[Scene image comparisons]
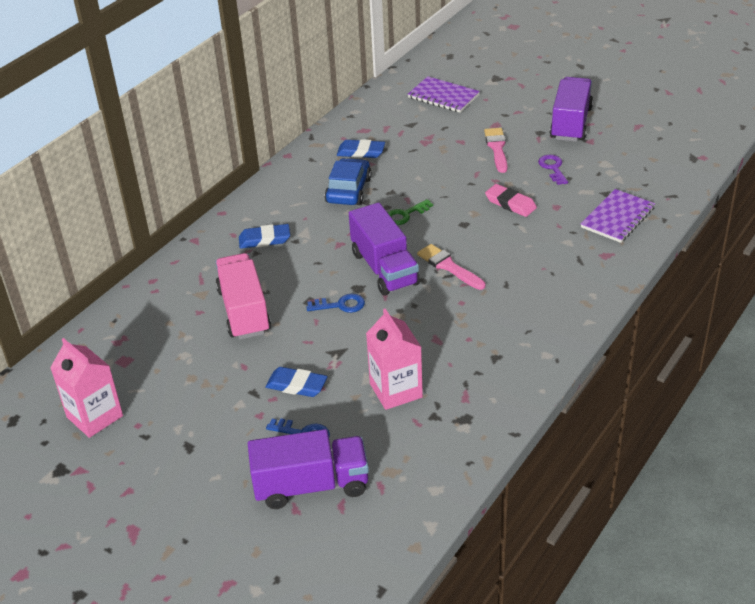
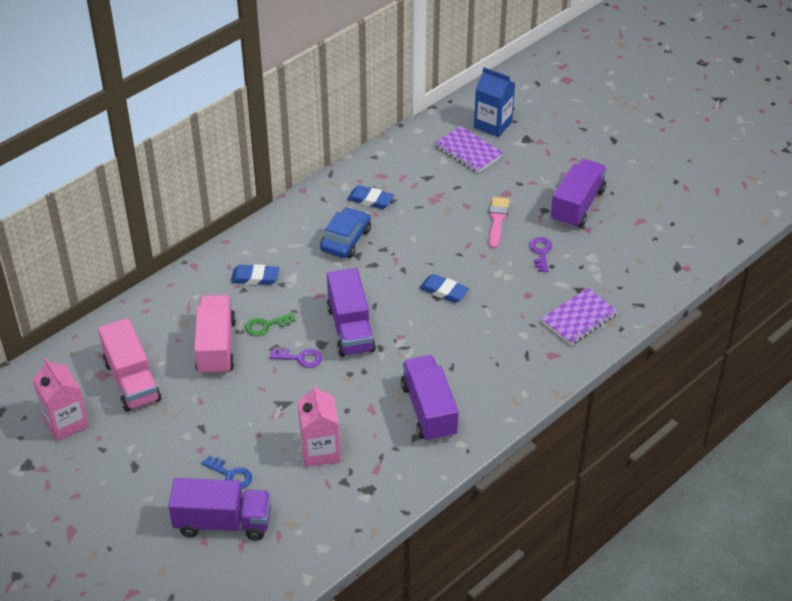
camera: 10 degrees right, 5 degrees up
(159, 361) = (132, 381): none -> pink truck
(296, 385) = (239, 428): blue eraser -> blue eraser (444, 291)
(340, 305) = (300, 358): blue key -> purple key
(405, 215) = (388, 276): green key -> green key (266, 325)
(448, 266) = (407, 338): pink brush -> none
(458, 72) = (493, 125): none -> blue carton
(499, 329) = (429, 410): none -> purple truck
(510, 203) = (487, 283): pink eraser -> none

■ **WHAT TO WORK ON**: Check the entries above line by line and return each one containing the word "pink".

■ **TASK OUTPUT**:
(159, 361) = (132, 381): none -> pink truck
(448, 266) = (407, 338): pink brush -> none
(510, 203) = (487, 283): pink eraser -> none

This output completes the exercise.